Extracted information ->
——————

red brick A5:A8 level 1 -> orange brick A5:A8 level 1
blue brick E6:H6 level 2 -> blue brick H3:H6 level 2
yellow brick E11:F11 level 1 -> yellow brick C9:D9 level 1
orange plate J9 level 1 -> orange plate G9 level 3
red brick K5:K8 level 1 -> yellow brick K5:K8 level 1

——————

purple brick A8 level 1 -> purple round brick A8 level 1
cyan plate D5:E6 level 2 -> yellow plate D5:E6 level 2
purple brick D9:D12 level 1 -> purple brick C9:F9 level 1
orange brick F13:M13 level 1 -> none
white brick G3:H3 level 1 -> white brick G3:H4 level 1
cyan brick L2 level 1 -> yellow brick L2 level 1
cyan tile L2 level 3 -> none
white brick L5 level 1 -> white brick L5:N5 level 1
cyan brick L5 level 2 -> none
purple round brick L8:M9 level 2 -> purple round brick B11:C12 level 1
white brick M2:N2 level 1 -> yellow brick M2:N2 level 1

——————

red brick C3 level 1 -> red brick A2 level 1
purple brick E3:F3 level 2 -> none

——————

Prompt -> Please copy, exactly and with nothing else, the lines above beginning at the line that has "purple brick D9:D12" and ending with the line that has "purple round brick L8:M9".

Expected answer ->
purple brick D9:D12 level 1 -> purple brick C9:F9 level 1
orange brick F13:M13 level 1 -> none
white brick G3:H3 level 1 -> white brick G3:H4 level 1
cyan brick L2 level 1 -> yellow brick L2 level 1
cyan tile L2 level 3 -> none
white brick L5 level 1 -> white brick L5:N5 level 1
cyan brick L5 level 2 -> none
purple round brick L8:M9 level 2 -> purple round brick B11:C12 level 1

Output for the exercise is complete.